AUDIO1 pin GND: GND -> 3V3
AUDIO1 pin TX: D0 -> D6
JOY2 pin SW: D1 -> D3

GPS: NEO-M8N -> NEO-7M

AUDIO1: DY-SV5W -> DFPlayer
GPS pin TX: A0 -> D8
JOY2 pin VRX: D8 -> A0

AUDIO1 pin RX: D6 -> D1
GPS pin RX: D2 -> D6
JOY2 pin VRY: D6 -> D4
*****
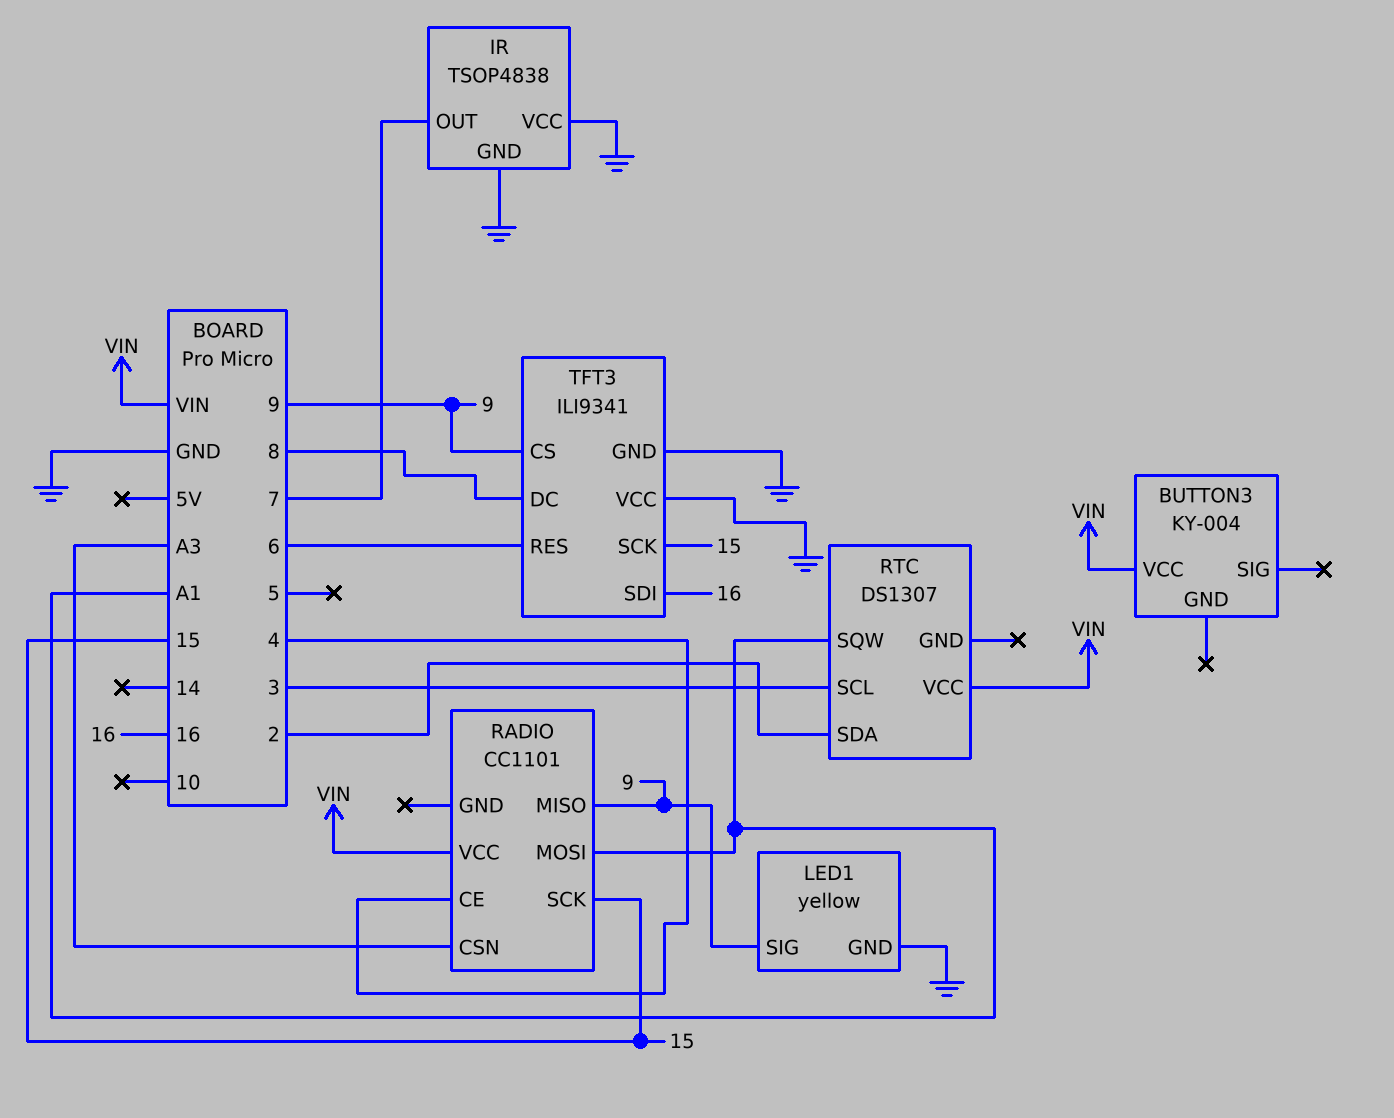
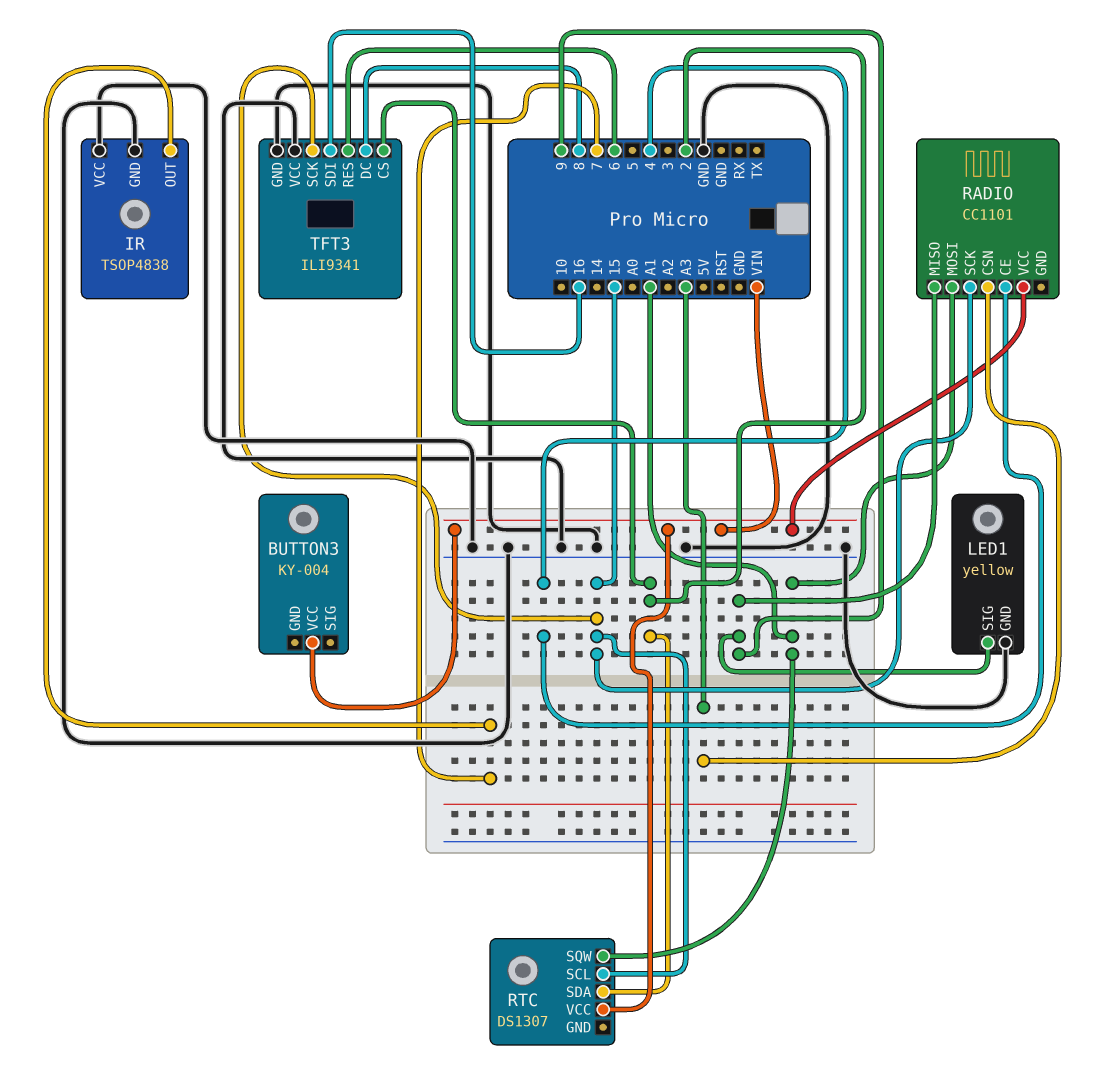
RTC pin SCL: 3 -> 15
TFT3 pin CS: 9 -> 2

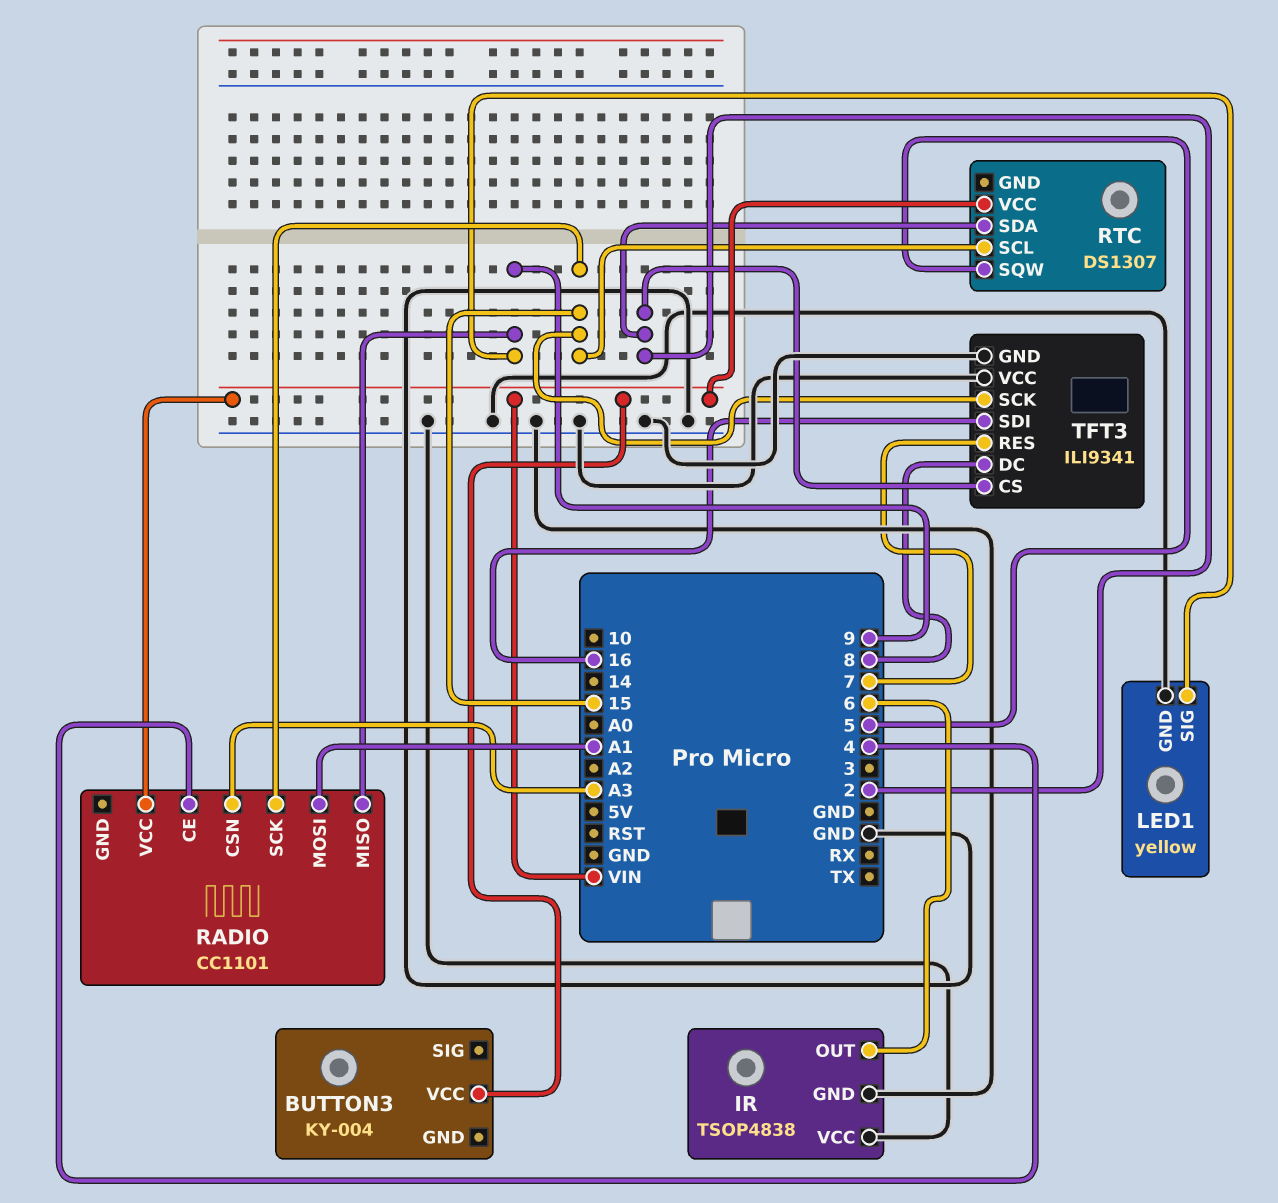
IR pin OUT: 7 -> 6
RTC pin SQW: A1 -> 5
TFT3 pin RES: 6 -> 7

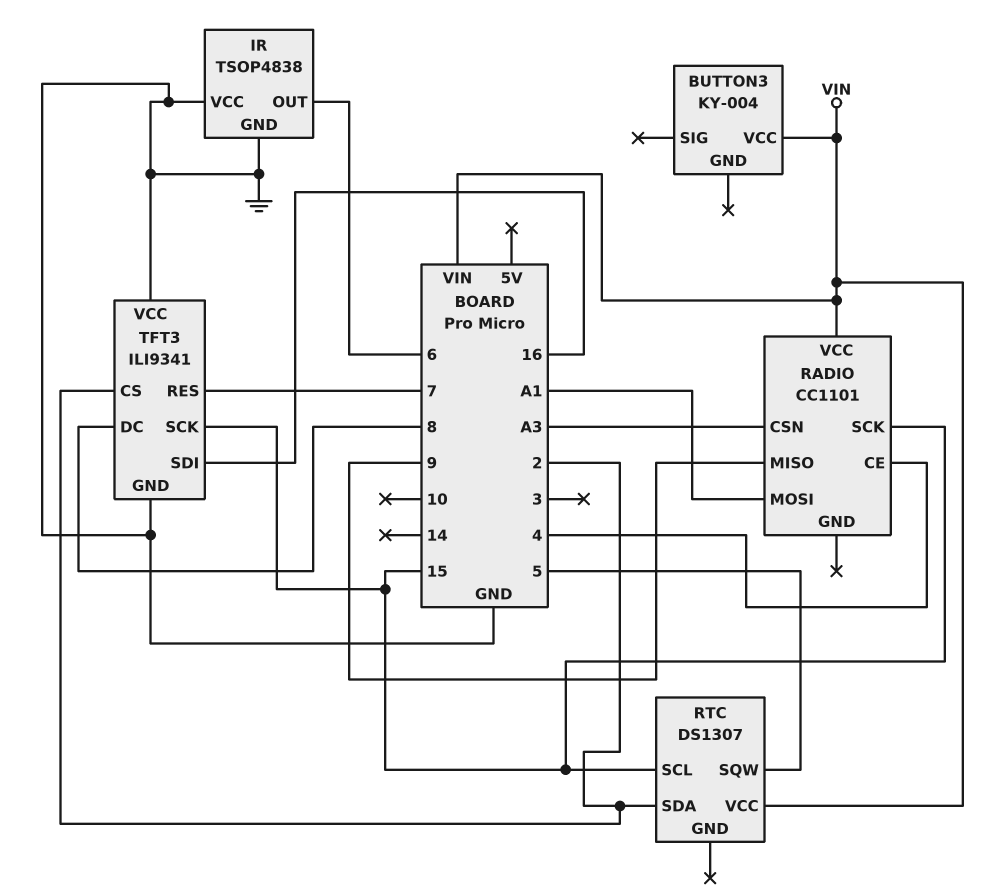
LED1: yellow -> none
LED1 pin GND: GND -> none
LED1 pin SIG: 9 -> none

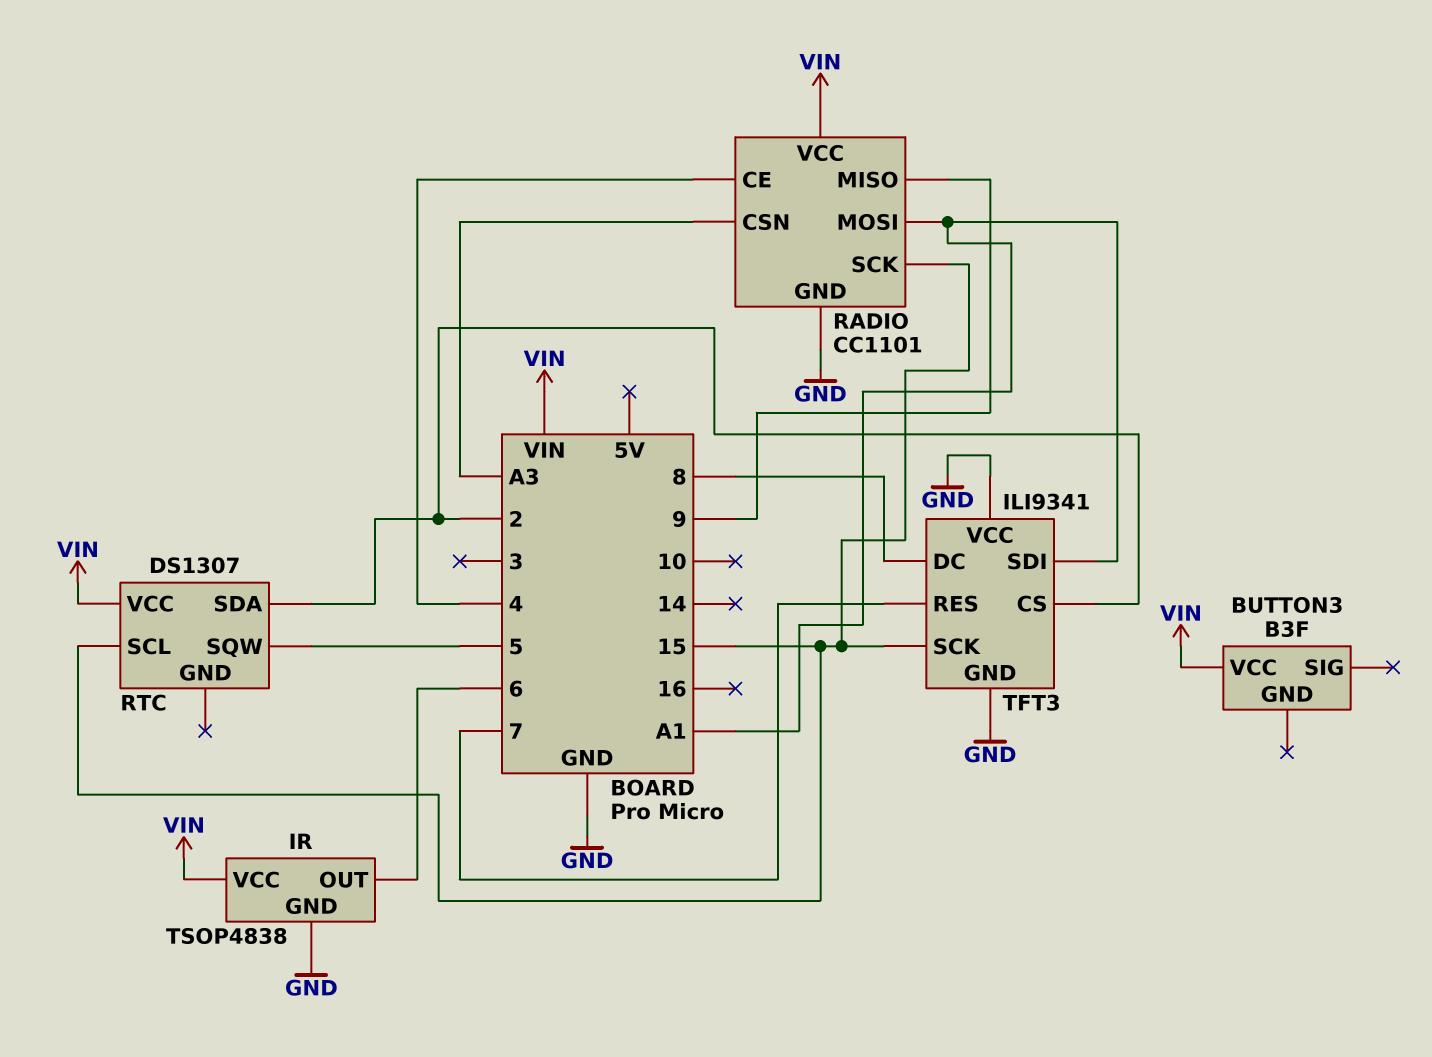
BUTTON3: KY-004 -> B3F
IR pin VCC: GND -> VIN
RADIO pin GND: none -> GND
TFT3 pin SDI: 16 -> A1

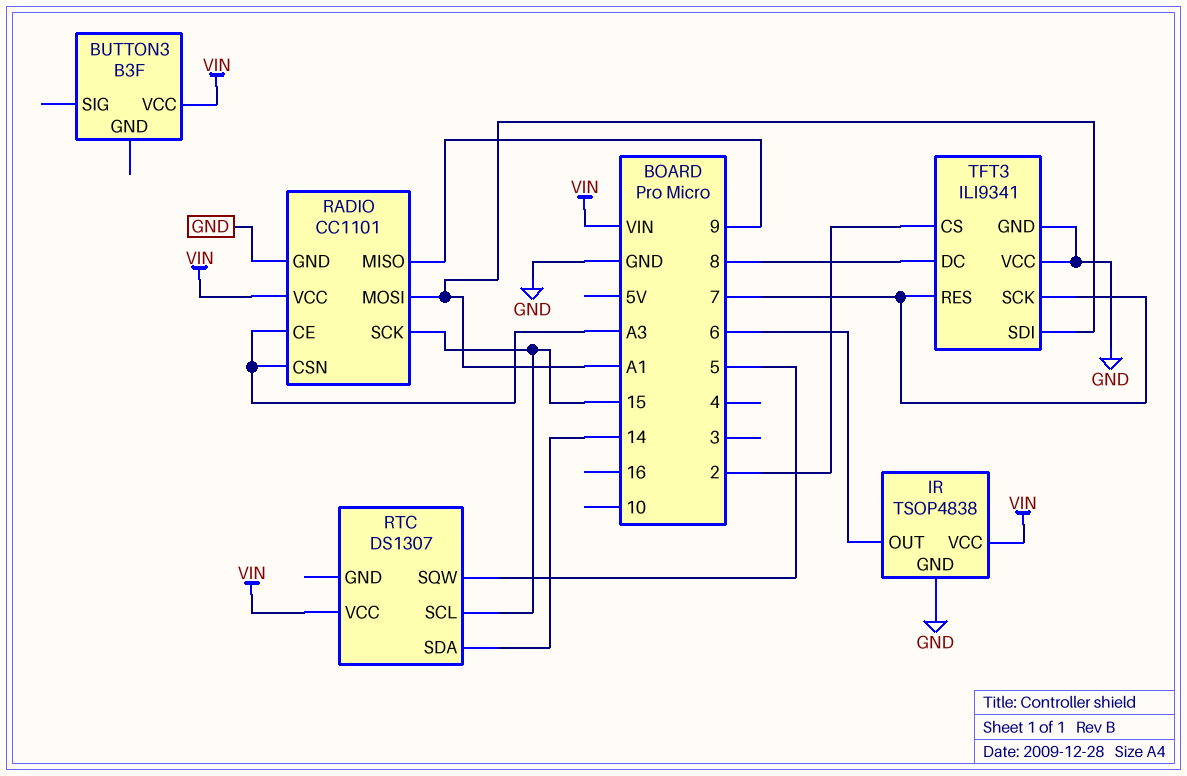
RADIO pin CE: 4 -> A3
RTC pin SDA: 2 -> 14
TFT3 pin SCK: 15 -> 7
*****
▶ **Exercise aim**: All lines above that contain the word "RADIO" are to be copied.

▶ **Solution for this task**:
RADIO pin GND: none -> GND
RADIO pin CE: 4 -> A3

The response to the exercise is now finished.